• ABOUT THIS TASK
An exact restatement of all the data is required, with the pictures left out.

• RECORDED INFORMATION
──────────────────────────────
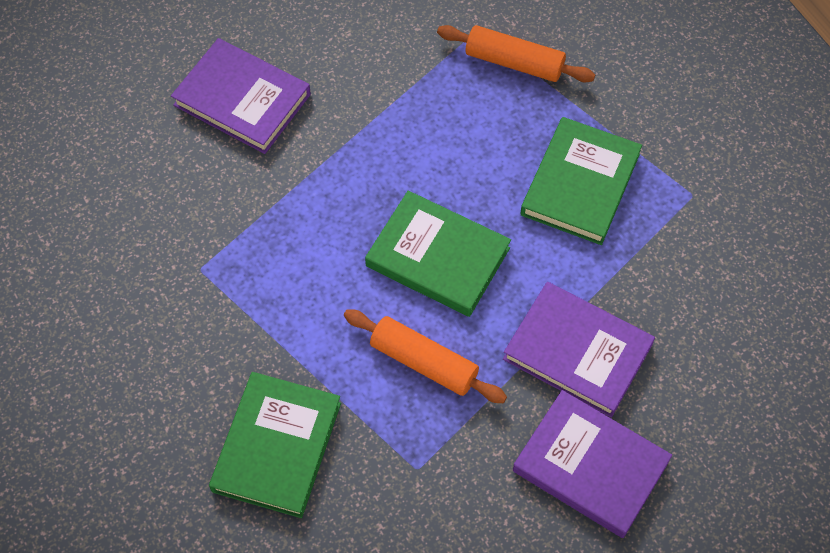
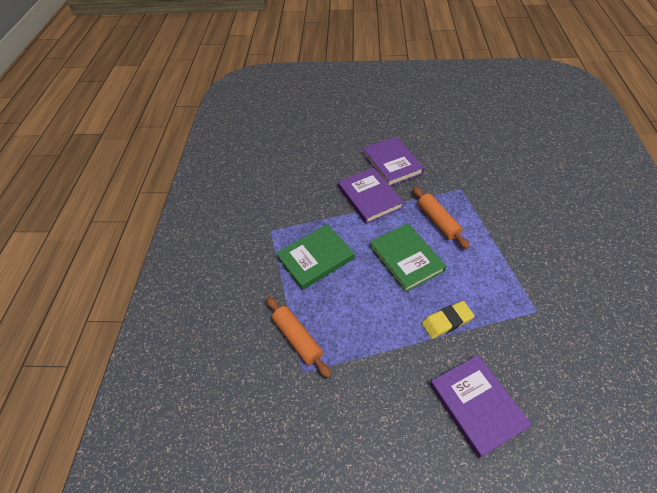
camera: 145 degrees left, 10 degrees down
(277, 447) = (520, 219): green book -> none
(325, 186) = (447, 321): none -> yellow eraser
──────────────────────────────
• RESULT OF THE TASK
camera: 145 degrees left, 10 degrees down
(277, 447) = (520, 219): green book -> none
(325, 186) = (447, 321): none -> yellow eraser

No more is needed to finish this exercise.